The response must contain every line below in which "pink" appears.

Data for review START

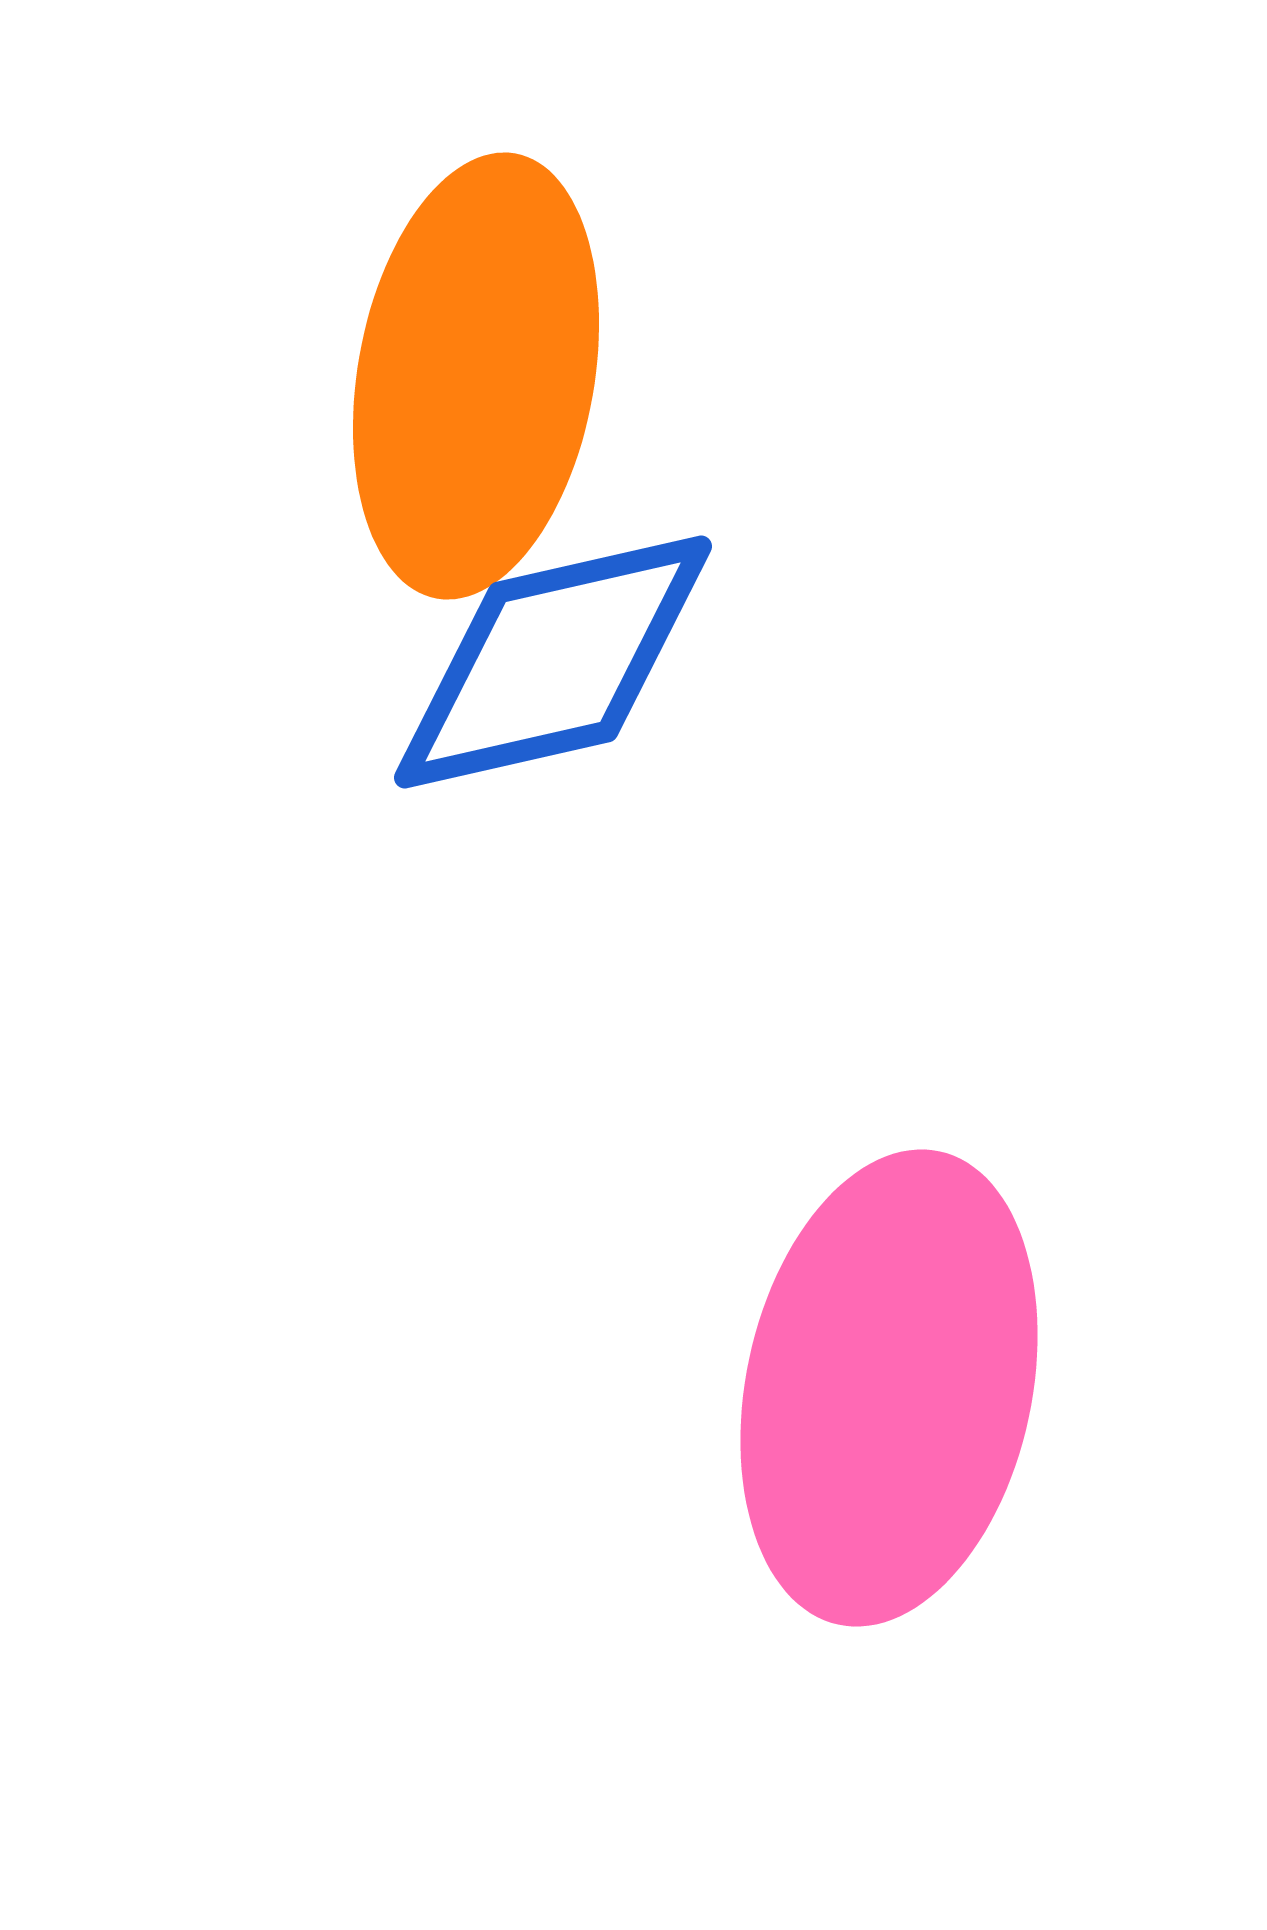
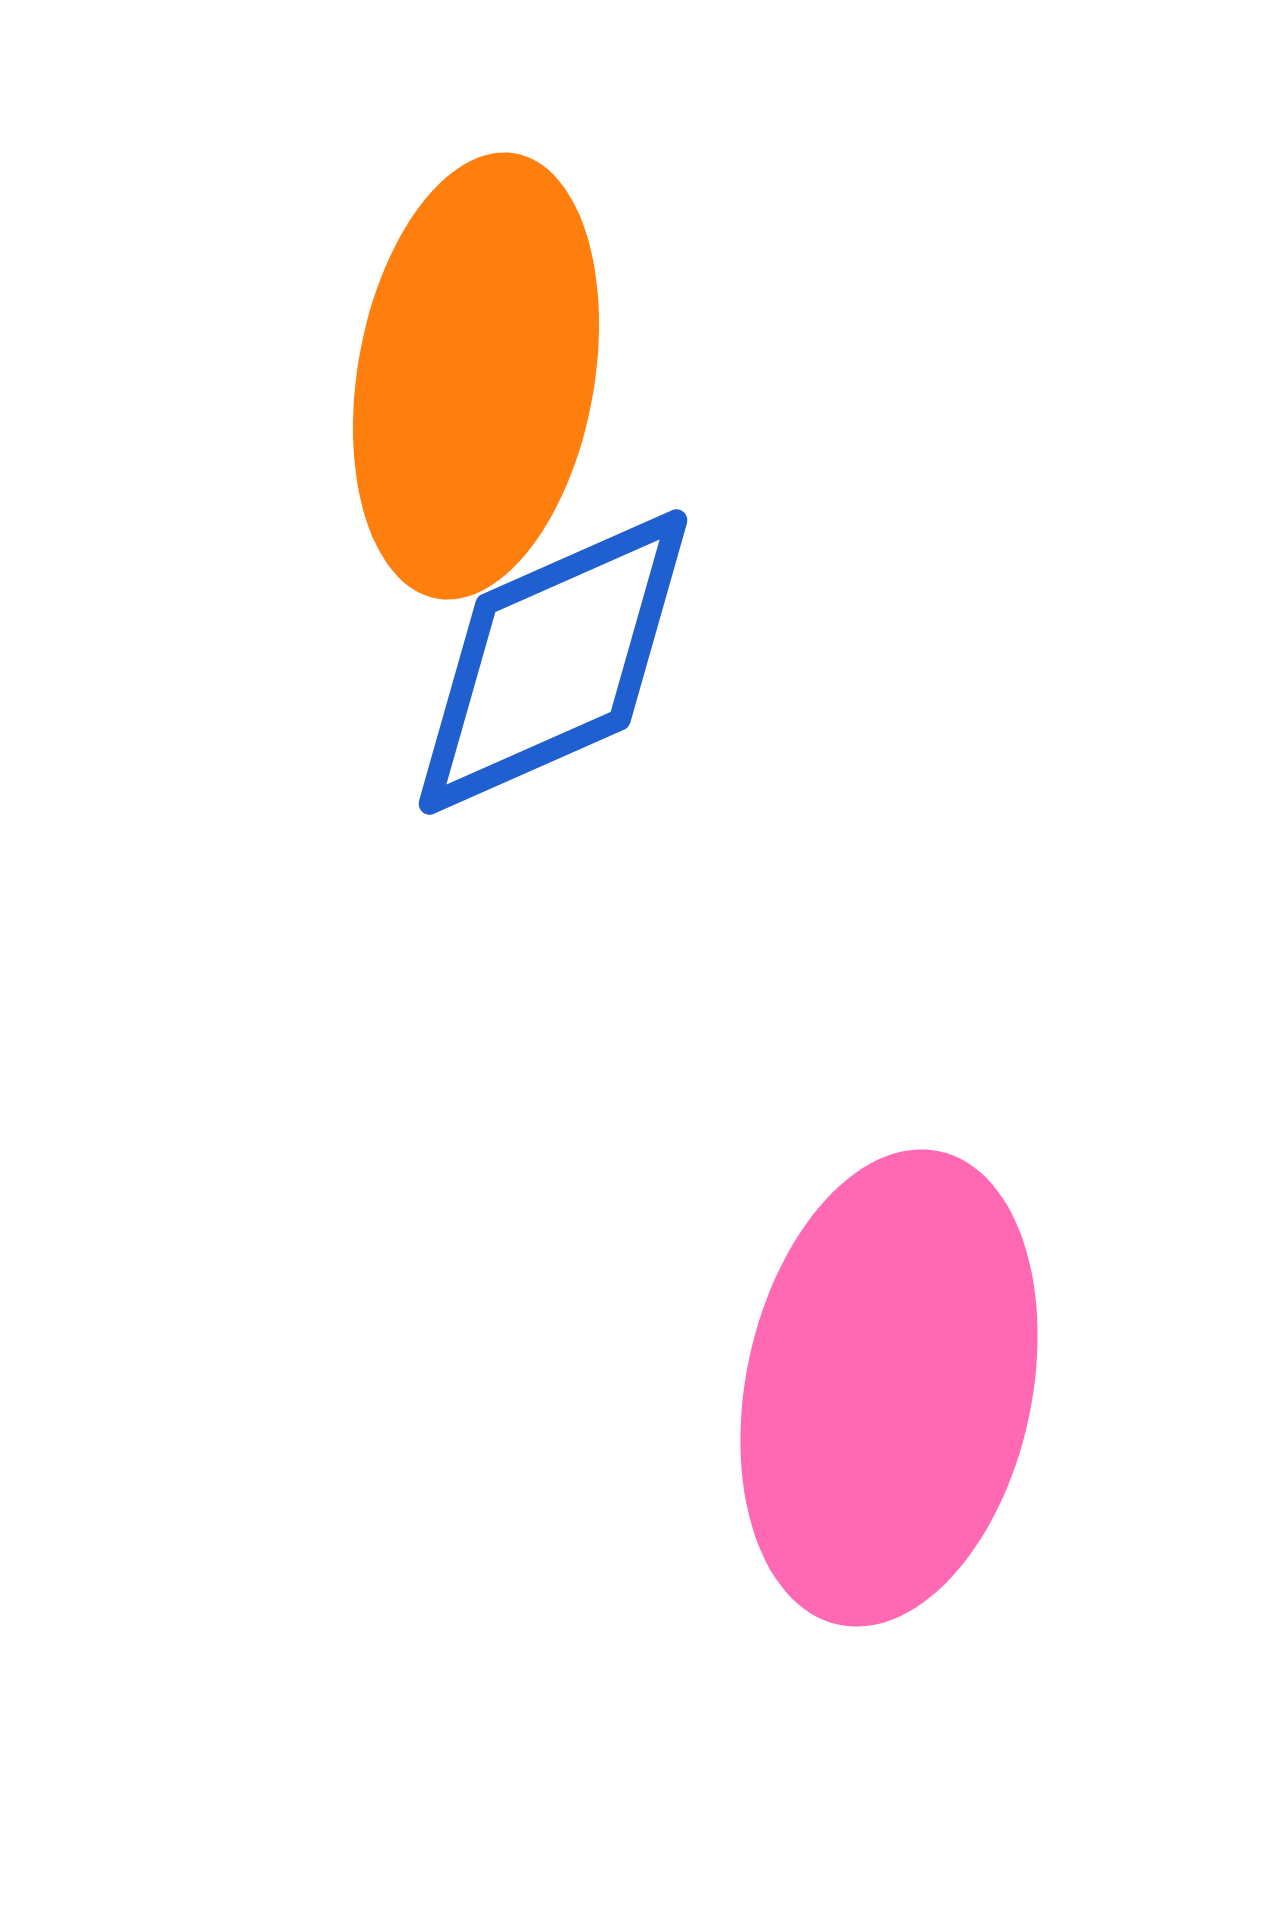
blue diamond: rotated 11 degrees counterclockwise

Data for review END
Data for review START

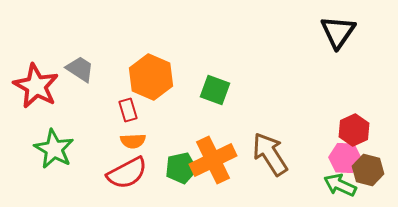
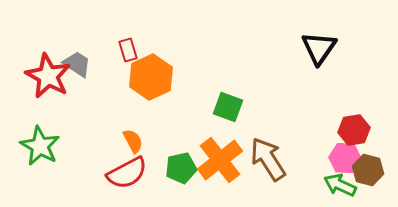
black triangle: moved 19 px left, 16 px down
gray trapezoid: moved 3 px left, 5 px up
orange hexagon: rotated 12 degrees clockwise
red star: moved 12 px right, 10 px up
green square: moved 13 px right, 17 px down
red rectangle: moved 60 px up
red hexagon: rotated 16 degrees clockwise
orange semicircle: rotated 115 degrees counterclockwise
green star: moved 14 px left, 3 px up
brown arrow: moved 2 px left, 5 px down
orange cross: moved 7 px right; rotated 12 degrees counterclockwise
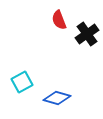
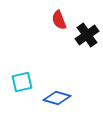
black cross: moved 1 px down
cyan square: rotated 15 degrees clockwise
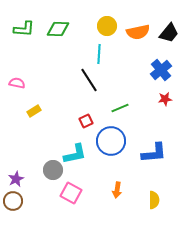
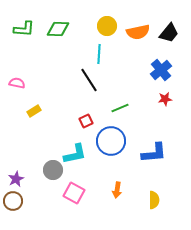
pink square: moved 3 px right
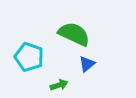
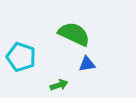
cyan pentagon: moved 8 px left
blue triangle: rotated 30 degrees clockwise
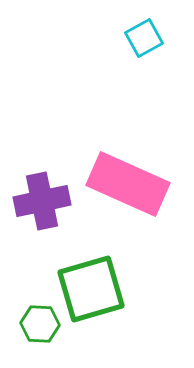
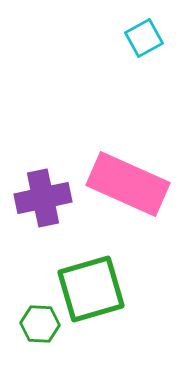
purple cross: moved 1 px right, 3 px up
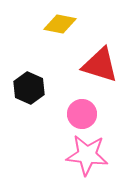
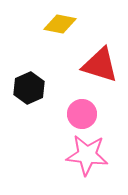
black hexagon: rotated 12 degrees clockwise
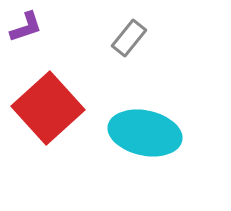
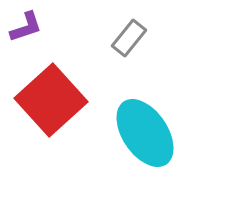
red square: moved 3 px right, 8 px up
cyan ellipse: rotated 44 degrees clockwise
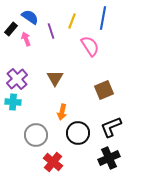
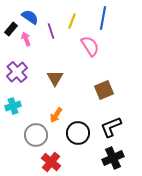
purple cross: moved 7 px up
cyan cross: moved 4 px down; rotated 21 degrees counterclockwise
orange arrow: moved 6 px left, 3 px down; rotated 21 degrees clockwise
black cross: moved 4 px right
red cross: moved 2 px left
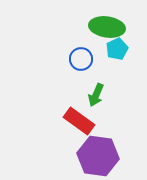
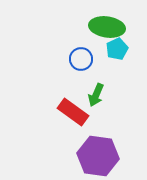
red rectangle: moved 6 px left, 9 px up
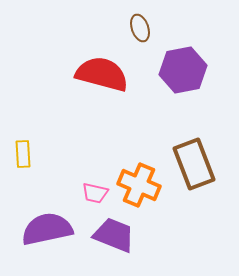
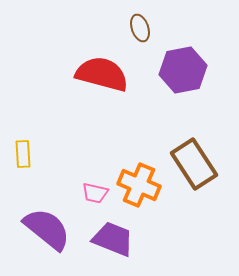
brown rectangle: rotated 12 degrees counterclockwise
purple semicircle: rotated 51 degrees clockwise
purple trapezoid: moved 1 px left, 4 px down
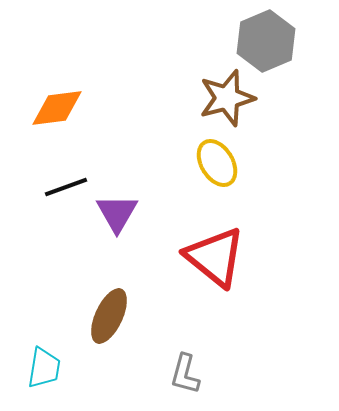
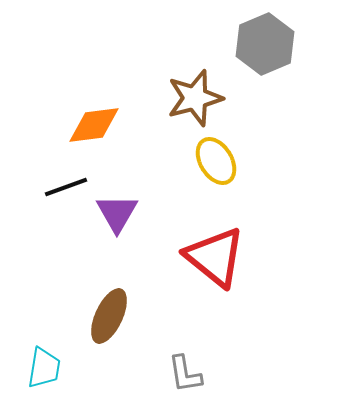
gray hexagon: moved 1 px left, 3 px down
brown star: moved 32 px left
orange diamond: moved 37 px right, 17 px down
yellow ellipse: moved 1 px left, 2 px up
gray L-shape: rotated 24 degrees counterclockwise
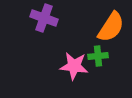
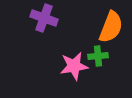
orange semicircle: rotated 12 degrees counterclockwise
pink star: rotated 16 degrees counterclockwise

Data for review END

Solution to this exercise:
pink square: moved 3 px right
pink star: rotated 16 degrees counterclockwise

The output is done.